→ **Exercise objective**
Tell how many lines in the data below include the word "purple". The answer is the number only.

→ **The data**
────

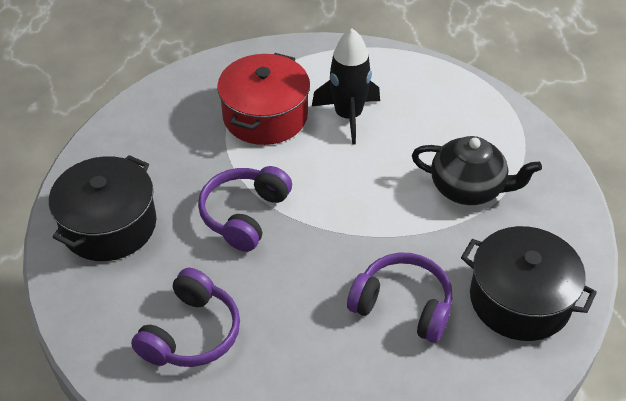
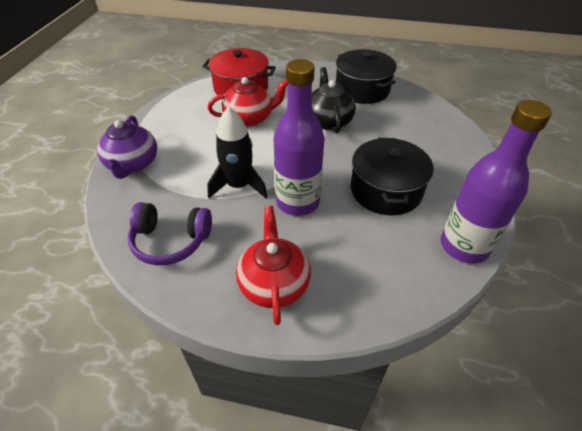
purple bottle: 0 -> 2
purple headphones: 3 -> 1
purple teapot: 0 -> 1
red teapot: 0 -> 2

────

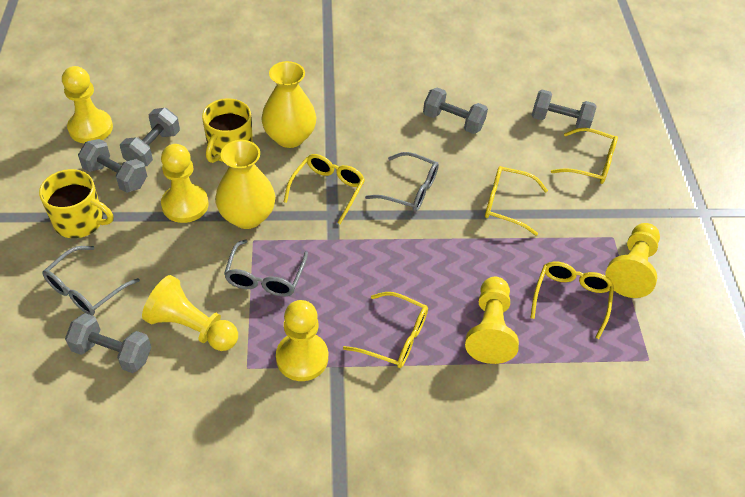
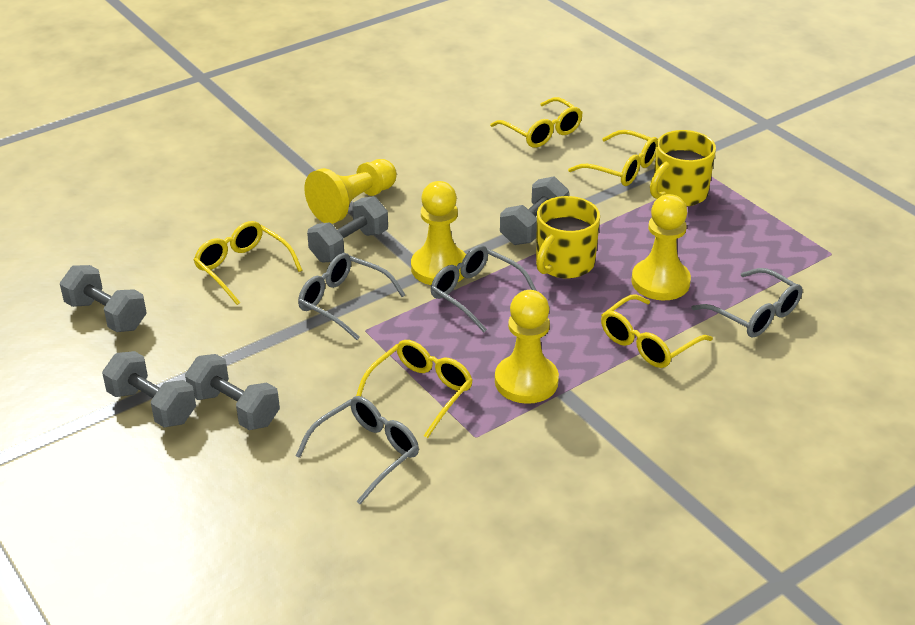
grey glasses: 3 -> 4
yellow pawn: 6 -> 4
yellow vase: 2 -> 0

────

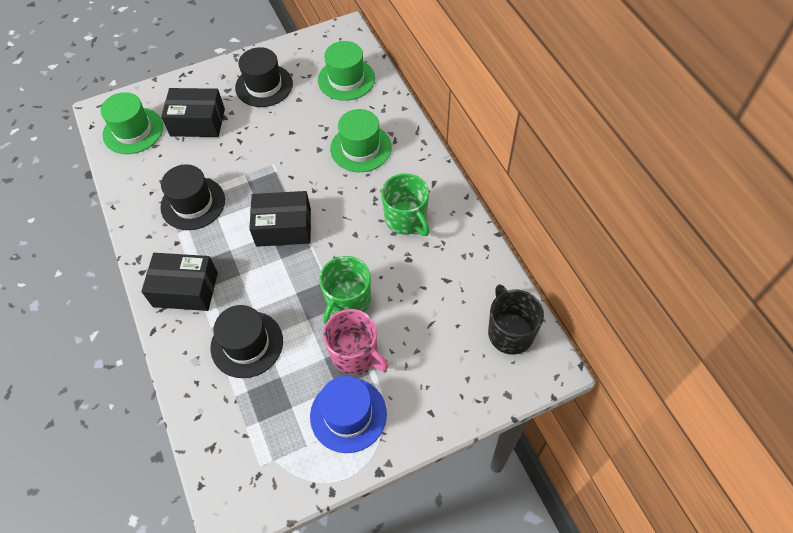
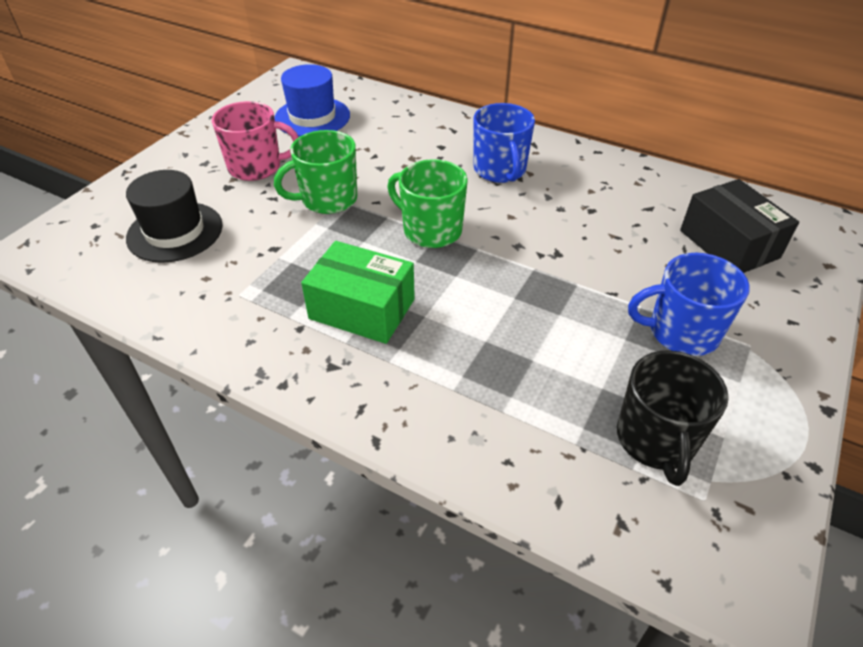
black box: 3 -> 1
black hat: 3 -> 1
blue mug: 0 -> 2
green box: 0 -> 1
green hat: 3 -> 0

────

→ **Your response**
3